* _ABOUT THIS EXERCISE_
Copy the data that follows, character for character, minus the pictures.
BEGIN RECORD SET
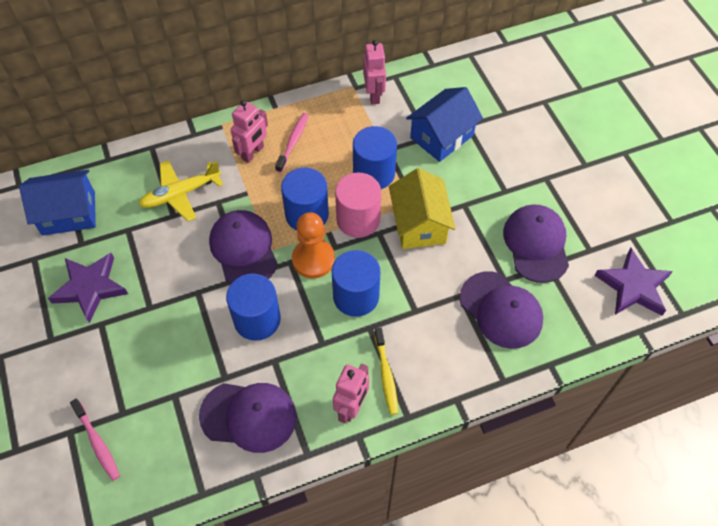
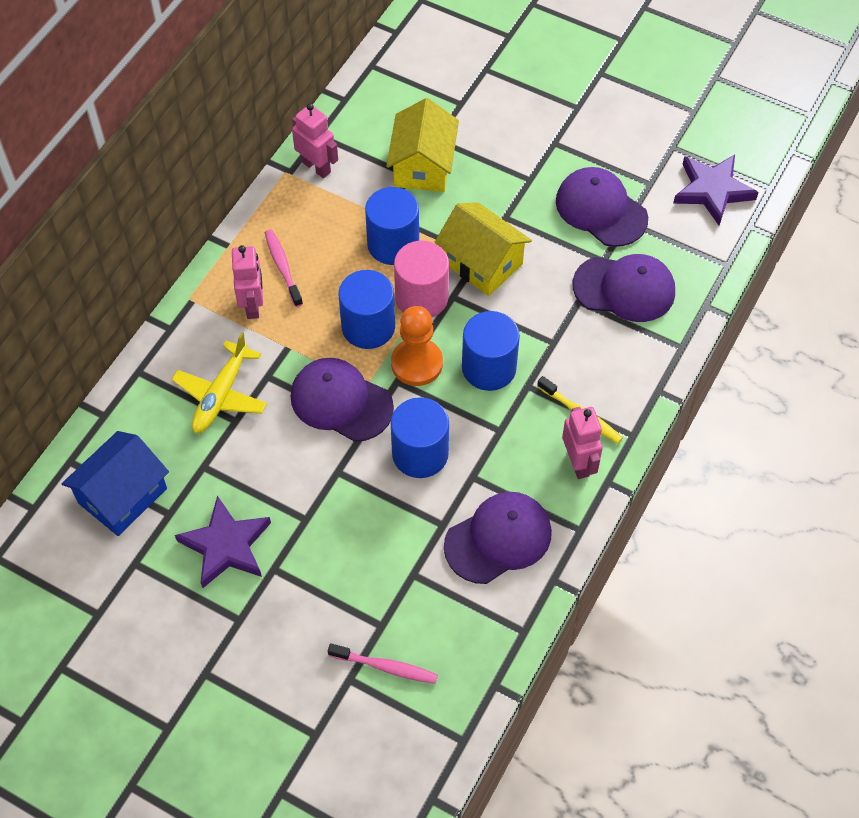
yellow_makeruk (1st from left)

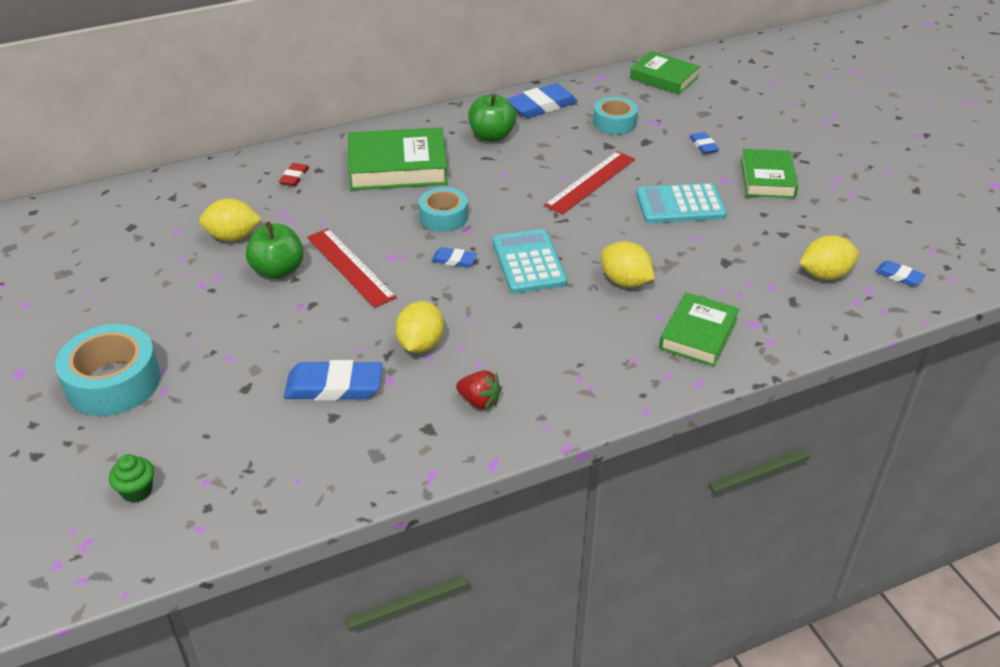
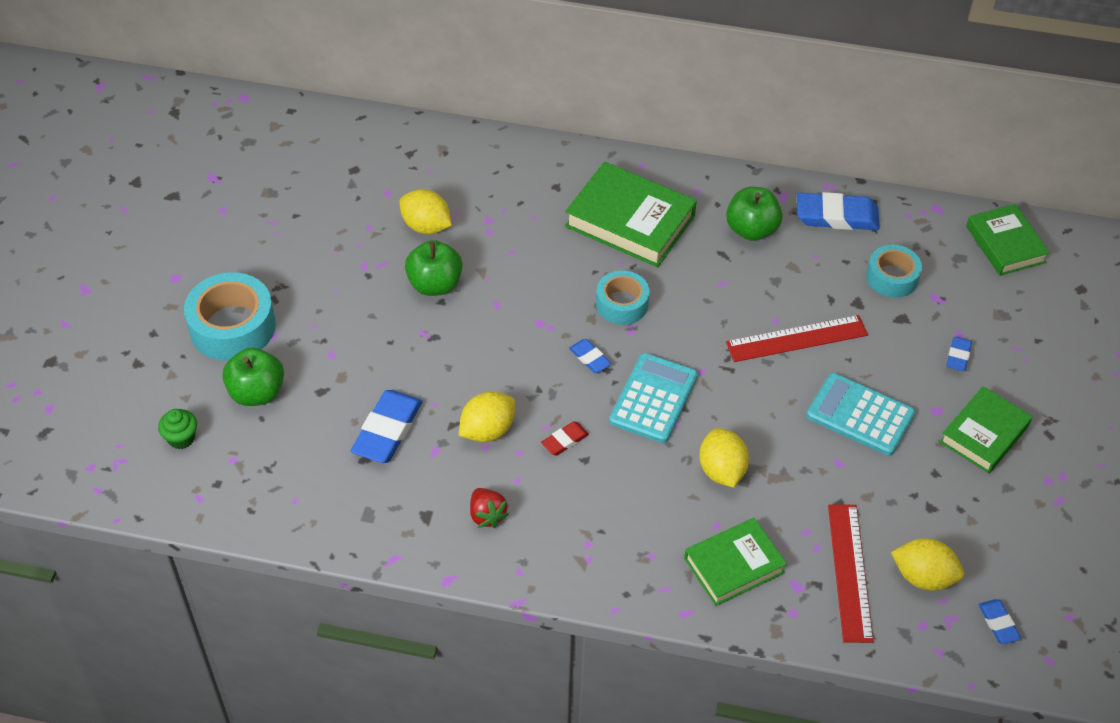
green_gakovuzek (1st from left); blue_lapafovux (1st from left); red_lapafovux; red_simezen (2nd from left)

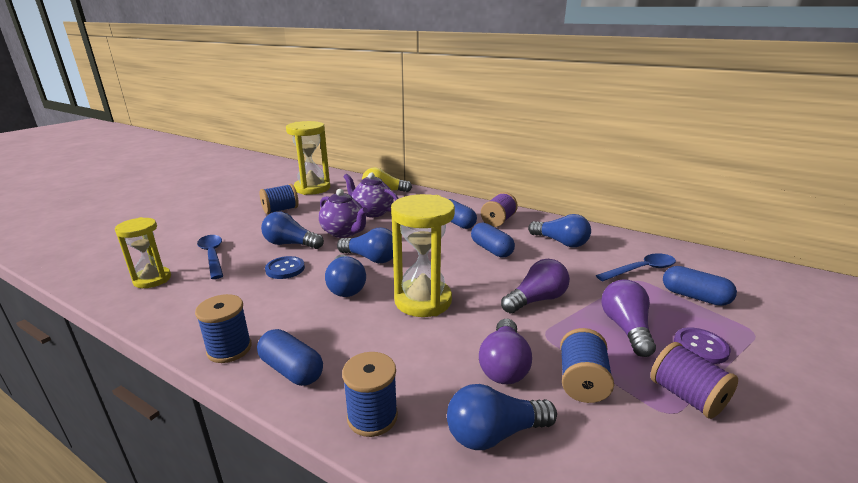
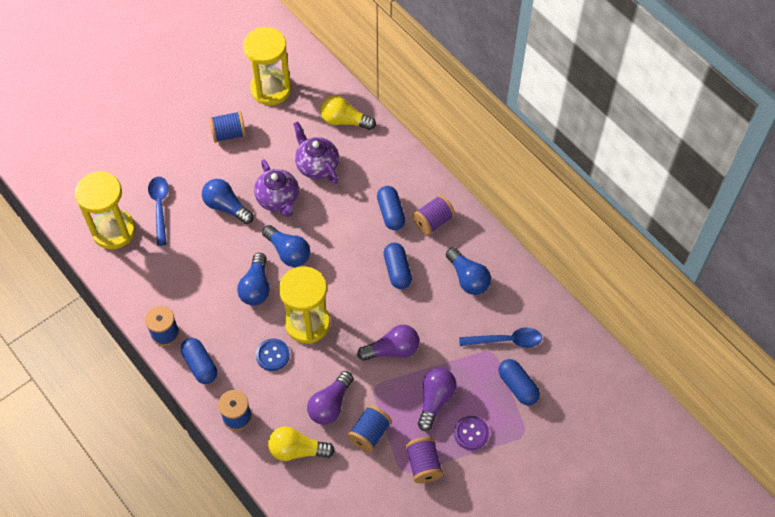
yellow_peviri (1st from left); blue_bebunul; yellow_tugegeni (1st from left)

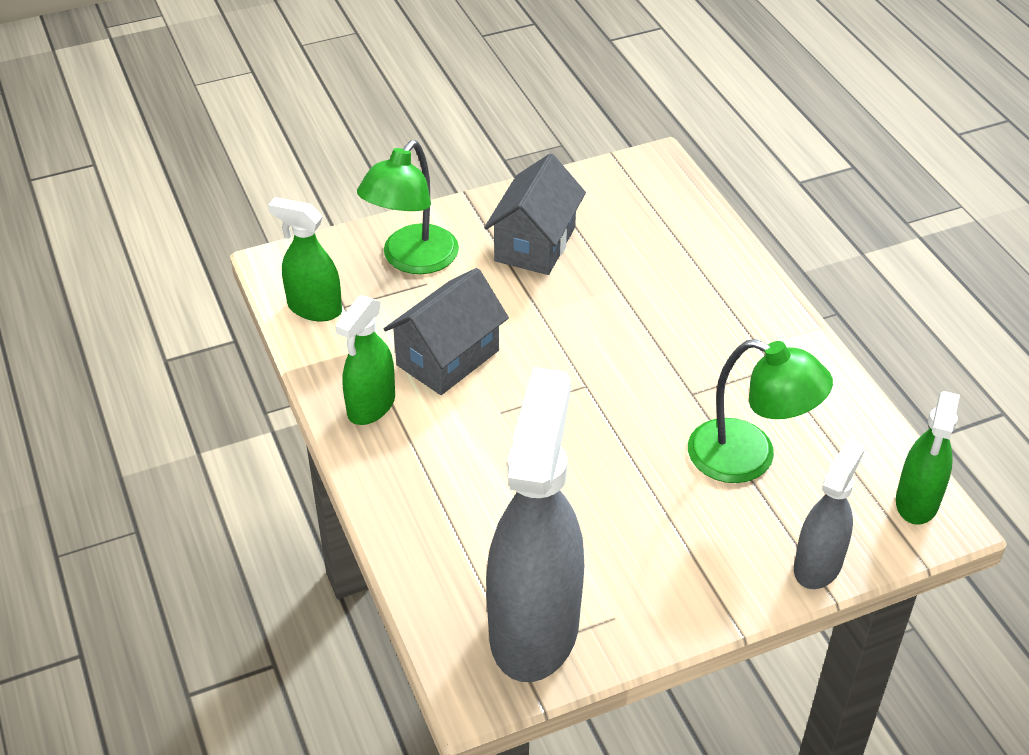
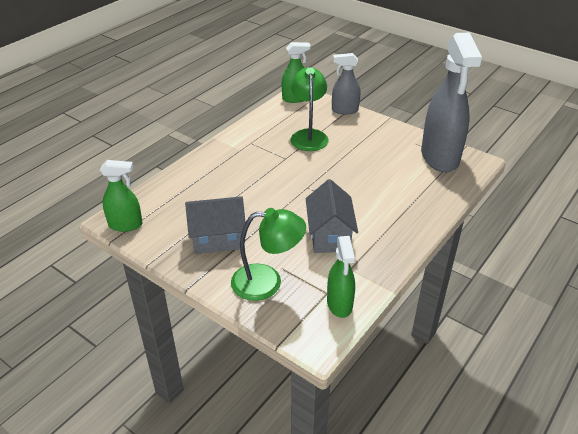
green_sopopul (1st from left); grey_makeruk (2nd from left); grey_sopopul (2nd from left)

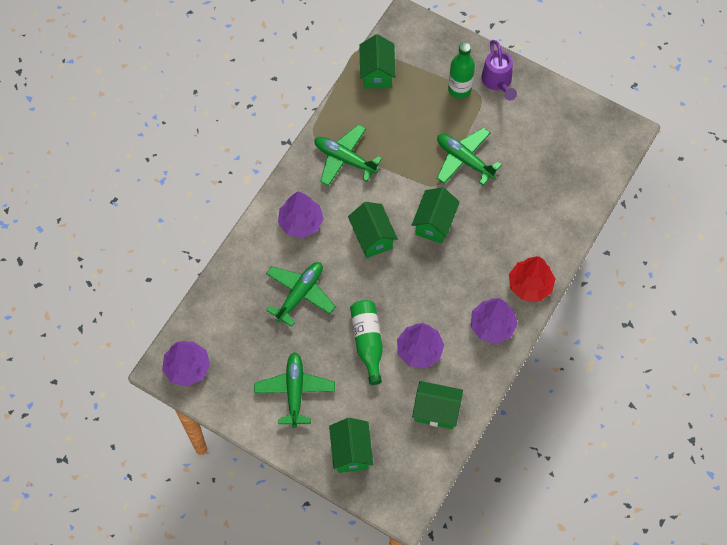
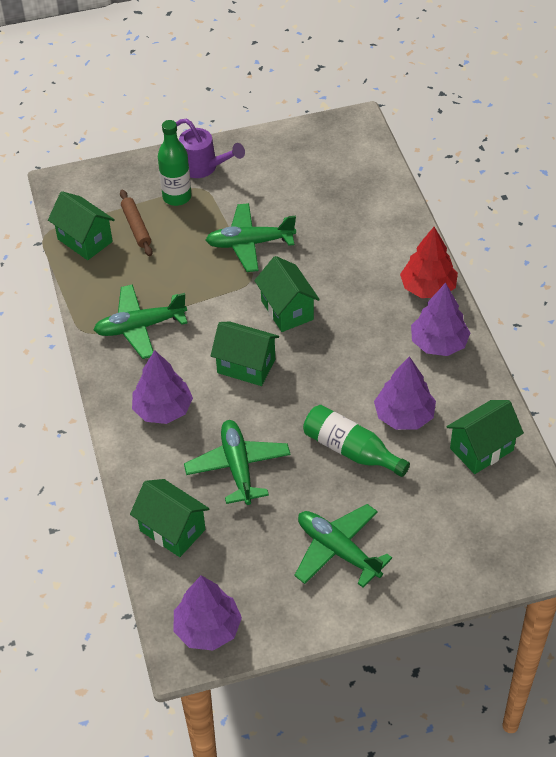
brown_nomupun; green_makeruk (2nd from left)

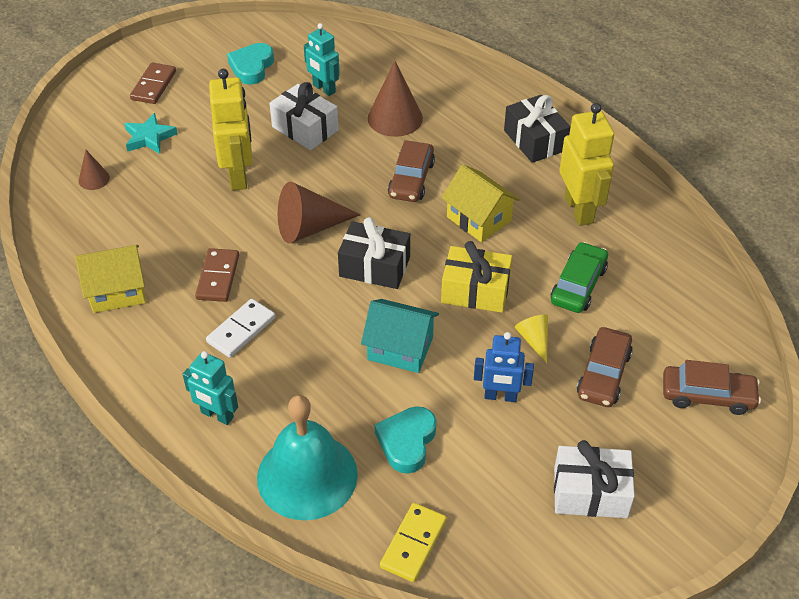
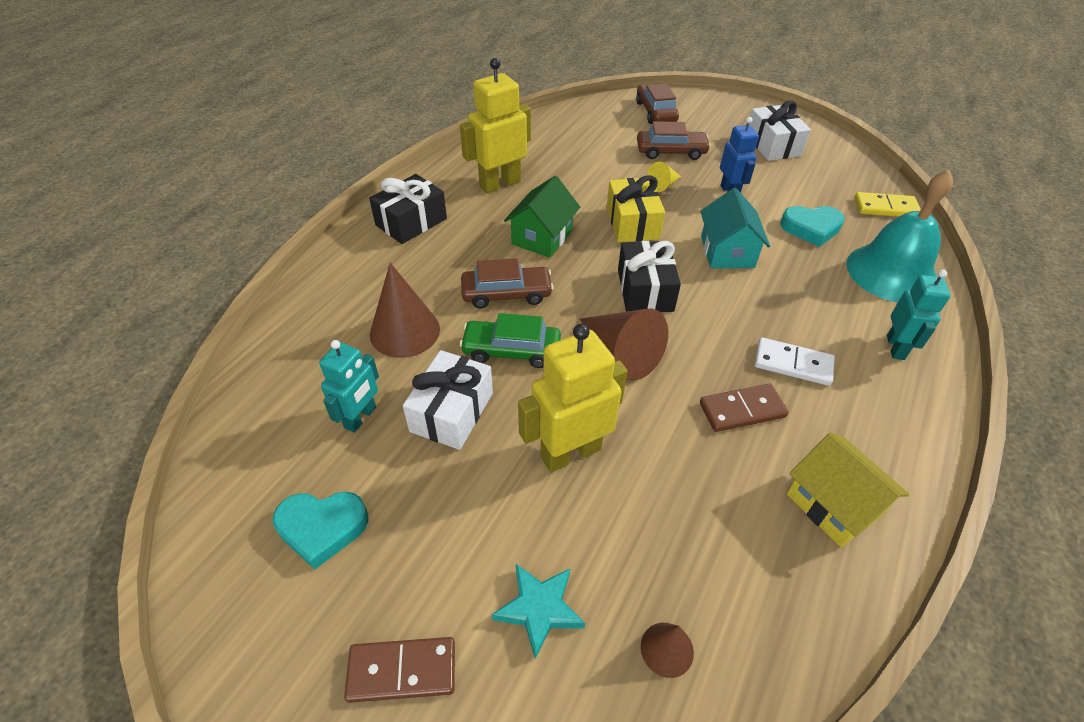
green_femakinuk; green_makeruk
END RECORD SET
* _ANSWER TO THIS PROBLEM_
yellow_makeruk (1st from left)

green_gakovuzek (1st from left); blue_lapafovux (1st from left); red_lapafovux; red_simezen (2nd from left)

yellow_peviri (1st from left); blue_bebunul; yellow_tugegeni (1st from left)

green_sopopul (1st from left); grey_makeruk (2nd from left); grey_sopopul (2nd from left)

brown_nomupun; green_makeruk (2nd from left)

green_femakinuk; green_makeruk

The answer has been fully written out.